EXERCISE >>
For the listing below, print exactly the lines from the line with "C6: none -> 33nF (GND, N21)" to the line with "U2 pin in-: NET11 -> NET10", both included, and nothing beyond them.

START LISTED ENTRIES

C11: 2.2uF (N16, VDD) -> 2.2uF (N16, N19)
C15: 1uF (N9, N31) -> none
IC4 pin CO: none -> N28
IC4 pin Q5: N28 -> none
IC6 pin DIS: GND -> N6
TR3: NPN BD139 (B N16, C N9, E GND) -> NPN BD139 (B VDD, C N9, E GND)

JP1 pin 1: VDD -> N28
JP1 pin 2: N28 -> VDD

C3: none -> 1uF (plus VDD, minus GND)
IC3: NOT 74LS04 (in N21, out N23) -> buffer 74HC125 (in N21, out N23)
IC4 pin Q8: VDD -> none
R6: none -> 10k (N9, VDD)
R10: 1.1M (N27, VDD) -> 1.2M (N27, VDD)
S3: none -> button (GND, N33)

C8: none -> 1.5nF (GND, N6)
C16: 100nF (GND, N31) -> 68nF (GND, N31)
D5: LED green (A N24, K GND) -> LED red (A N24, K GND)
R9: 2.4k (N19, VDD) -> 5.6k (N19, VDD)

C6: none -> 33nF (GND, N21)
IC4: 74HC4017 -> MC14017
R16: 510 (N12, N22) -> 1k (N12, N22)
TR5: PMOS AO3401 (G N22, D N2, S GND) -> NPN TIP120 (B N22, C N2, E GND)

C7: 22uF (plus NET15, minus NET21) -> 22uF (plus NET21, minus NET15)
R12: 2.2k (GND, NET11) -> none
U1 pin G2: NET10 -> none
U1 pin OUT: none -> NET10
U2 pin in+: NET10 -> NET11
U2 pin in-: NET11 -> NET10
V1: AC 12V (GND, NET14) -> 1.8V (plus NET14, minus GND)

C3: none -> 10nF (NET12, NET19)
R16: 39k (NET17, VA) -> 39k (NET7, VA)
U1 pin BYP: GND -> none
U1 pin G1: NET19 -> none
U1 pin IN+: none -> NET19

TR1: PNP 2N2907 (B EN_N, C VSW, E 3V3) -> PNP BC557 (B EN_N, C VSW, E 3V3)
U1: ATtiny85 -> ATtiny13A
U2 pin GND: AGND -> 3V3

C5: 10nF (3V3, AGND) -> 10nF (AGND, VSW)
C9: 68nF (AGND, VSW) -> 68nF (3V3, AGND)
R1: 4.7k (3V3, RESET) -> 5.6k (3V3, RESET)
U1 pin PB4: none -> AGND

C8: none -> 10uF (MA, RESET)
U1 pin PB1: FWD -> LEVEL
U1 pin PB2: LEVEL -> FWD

END LISTED ENTRIES

THE COMPLETED TASK >>
C6: none -> 33nF (GND, N21)
IC4: 74HC4017 -> MC14017
R16: 510 (N12, N22) -> 1k (N12, N22)
TR5: PMOS AO3401 (G N22, D N2, S GND) -> NPN TIP120 (B N22, C N2, E GND)

C7: 22uF (plus NET15, minus NET21) -> 22uF (plus NET21, minus NET15)
R12: 2.2k (GND, NET11) -> none
U1 pin G2: NET10 -> none
U1 pin OUT: none -> NET10
U2 pin in+: NET10 -> NET11
U2 pin in-: NET11 -> NET10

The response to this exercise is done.